┌─ Given entries
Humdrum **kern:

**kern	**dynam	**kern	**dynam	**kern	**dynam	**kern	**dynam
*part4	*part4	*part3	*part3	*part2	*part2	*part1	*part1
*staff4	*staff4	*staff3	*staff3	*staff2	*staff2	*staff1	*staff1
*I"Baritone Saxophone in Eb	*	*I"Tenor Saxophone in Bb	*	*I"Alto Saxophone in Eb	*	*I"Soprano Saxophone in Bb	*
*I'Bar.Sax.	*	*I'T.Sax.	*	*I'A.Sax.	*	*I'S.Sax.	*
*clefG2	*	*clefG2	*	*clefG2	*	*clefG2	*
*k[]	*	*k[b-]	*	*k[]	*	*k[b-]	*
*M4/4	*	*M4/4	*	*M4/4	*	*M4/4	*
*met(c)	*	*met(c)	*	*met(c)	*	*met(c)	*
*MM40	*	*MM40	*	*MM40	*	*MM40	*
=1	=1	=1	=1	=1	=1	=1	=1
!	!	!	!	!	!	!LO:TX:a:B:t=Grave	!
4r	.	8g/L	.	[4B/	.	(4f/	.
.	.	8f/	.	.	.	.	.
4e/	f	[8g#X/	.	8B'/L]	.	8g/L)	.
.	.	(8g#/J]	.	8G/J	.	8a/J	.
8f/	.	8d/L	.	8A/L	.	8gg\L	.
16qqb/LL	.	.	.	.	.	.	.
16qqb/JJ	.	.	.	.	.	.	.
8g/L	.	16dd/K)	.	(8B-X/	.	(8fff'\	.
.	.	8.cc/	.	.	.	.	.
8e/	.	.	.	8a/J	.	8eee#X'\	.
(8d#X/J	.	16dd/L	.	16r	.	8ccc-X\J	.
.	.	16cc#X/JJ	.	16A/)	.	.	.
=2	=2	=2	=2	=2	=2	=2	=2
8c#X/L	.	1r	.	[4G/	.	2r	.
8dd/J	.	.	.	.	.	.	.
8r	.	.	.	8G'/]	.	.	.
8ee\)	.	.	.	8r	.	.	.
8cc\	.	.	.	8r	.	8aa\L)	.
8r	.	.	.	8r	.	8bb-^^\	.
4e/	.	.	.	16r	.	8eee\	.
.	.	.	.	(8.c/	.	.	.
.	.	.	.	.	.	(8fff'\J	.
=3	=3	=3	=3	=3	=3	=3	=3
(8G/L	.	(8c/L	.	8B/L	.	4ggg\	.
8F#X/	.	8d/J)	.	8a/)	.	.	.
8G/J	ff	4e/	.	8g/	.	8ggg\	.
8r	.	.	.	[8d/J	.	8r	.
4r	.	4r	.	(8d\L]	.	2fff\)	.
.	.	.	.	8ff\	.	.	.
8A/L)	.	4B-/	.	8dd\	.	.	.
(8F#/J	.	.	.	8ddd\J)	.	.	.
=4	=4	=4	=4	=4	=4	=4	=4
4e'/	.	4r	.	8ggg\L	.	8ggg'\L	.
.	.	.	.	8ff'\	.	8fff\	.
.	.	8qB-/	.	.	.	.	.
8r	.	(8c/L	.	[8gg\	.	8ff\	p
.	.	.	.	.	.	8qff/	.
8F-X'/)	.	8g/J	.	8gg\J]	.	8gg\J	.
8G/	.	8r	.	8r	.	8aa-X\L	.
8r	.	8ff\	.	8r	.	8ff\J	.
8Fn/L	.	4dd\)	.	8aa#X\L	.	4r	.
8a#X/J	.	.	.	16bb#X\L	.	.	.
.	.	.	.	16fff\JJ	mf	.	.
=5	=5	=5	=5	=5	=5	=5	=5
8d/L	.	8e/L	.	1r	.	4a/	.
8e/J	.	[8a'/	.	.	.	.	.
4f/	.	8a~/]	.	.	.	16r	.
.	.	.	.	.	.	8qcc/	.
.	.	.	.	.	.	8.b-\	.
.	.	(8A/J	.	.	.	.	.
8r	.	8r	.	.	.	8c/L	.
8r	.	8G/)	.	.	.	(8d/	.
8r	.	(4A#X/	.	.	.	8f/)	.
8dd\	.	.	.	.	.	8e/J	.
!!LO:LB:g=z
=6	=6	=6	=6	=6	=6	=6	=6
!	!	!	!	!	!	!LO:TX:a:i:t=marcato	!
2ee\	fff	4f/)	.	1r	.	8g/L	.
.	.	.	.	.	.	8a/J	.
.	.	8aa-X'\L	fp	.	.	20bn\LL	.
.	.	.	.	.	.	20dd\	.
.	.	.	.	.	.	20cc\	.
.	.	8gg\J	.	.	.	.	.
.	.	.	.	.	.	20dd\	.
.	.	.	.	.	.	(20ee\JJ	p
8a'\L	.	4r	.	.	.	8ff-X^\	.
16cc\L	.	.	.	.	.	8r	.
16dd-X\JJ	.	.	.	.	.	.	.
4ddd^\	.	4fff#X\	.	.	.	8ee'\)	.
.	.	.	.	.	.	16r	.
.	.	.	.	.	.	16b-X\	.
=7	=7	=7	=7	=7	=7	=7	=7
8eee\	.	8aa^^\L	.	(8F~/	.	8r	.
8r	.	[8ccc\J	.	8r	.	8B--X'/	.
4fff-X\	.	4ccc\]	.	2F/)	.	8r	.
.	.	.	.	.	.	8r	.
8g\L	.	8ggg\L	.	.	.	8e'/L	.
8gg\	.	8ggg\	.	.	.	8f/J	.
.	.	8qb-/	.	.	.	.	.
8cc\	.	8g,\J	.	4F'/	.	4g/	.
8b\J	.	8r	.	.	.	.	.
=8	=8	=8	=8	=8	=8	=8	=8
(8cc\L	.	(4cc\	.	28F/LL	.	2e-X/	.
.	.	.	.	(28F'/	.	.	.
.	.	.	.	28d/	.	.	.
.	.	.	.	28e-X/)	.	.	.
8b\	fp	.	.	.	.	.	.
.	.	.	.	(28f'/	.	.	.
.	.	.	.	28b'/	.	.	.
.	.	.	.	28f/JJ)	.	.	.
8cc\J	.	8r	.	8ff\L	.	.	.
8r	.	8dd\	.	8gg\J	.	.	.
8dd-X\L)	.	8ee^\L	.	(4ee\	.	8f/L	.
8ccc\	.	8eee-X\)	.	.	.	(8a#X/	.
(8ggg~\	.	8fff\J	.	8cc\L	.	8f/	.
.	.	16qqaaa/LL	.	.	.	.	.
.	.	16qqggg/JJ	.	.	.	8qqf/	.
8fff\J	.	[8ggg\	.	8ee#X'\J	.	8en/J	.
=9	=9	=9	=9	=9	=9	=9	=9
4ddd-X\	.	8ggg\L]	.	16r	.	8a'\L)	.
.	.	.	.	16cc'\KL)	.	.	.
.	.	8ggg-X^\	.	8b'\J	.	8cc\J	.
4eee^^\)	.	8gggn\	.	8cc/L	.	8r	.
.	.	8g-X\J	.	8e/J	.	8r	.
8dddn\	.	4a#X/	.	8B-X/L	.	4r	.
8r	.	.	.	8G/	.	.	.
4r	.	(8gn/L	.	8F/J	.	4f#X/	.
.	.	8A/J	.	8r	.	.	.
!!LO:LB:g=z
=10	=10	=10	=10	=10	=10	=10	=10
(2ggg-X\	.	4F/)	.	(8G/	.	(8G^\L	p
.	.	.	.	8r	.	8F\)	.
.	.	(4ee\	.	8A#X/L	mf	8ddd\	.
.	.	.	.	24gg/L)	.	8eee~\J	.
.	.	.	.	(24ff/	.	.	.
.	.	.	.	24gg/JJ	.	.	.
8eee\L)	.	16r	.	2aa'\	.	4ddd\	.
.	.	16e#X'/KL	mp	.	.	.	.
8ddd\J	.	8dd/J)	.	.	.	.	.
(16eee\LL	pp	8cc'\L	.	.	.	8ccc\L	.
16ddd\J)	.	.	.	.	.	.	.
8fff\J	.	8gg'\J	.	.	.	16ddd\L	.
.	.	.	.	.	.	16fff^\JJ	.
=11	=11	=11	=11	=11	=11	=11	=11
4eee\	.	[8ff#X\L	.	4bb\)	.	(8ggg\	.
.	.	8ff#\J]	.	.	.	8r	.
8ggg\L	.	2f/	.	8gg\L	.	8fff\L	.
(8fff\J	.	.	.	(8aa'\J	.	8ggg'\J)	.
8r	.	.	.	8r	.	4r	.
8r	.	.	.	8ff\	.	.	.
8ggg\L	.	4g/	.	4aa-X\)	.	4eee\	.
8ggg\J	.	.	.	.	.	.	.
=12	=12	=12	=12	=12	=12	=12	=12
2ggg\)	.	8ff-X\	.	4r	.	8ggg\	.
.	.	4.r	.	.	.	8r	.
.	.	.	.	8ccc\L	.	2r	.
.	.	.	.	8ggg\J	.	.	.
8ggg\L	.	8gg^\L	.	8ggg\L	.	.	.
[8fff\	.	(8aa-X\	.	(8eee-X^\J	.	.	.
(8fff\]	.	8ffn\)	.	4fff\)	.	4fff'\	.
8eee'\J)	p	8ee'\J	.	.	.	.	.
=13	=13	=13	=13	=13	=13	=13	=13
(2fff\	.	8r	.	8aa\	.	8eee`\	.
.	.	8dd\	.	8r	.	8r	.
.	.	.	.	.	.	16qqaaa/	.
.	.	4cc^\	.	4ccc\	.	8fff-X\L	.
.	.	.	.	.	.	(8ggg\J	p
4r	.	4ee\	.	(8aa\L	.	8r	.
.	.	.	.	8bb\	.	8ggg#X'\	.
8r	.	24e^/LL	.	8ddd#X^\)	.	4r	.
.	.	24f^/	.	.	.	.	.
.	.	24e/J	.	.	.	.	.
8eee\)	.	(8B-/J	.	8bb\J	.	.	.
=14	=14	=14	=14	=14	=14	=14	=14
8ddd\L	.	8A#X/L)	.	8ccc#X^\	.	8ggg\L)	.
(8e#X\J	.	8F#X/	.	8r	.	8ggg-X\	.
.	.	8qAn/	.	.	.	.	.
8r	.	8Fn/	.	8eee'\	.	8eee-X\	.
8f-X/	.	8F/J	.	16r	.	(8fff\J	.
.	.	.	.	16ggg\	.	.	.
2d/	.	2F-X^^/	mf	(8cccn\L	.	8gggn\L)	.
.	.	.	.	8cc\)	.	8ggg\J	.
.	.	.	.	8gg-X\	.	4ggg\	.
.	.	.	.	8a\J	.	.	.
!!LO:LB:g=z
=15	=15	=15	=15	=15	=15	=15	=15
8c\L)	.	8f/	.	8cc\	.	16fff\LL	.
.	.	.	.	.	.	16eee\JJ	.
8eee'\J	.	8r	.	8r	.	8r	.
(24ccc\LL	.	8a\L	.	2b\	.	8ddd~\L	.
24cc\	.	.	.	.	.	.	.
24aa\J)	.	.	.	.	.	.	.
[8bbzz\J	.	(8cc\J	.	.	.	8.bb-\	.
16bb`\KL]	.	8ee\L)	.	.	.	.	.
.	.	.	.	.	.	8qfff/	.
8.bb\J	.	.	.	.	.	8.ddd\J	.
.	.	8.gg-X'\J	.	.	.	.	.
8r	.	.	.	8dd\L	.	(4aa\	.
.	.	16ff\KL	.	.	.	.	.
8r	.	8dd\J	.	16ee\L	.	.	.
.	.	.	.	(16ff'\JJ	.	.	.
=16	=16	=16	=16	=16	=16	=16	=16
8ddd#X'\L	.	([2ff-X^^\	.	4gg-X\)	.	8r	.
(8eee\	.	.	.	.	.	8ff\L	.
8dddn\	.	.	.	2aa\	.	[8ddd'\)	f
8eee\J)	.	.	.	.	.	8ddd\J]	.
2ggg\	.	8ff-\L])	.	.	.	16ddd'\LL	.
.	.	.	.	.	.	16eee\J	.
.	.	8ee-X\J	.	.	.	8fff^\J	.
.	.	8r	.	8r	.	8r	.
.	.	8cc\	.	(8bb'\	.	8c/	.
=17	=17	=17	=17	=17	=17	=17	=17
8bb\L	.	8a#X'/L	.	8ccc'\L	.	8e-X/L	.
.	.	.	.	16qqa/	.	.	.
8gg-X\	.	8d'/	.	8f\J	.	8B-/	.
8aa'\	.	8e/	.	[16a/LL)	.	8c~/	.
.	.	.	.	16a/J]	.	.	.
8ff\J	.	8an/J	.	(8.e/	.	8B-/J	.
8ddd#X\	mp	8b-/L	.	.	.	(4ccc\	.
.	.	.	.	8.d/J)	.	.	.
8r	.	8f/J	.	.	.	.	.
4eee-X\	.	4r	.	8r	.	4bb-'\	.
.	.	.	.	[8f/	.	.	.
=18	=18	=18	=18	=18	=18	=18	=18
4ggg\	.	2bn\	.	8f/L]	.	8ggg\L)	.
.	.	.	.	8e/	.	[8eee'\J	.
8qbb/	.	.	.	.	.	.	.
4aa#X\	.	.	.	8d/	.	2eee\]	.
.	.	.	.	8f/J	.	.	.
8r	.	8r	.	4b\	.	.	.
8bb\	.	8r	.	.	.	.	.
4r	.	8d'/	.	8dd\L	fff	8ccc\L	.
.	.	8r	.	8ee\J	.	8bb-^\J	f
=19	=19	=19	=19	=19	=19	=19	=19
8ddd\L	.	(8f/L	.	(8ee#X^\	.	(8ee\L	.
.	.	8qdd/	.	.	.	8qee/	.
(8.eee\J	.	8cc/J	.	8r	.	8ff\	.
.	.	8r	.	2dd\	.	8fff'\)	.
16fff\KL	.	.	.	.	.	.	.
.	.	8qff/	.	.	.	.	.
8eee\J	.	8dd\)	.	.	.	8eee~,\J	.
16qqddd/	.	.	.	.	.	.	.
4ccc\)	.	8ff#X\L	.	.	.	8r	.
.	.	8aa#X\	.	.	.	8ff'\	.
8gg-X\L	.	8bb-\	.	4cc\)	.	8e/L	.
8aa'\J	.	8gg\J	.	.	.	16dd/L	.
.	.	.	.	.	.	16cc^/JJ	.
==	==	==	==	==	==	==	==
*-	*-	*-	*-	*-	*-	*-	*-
└─
▶ _Your instructions_:
Which lines of the records contain the string "kern"? Pull out every one of them, and match case exactly.

▶ _Result of the task_:
Humdrum **kern:
**kern	**dynam	**kern	**dynam	**kern	**dynam	**kern	**dynam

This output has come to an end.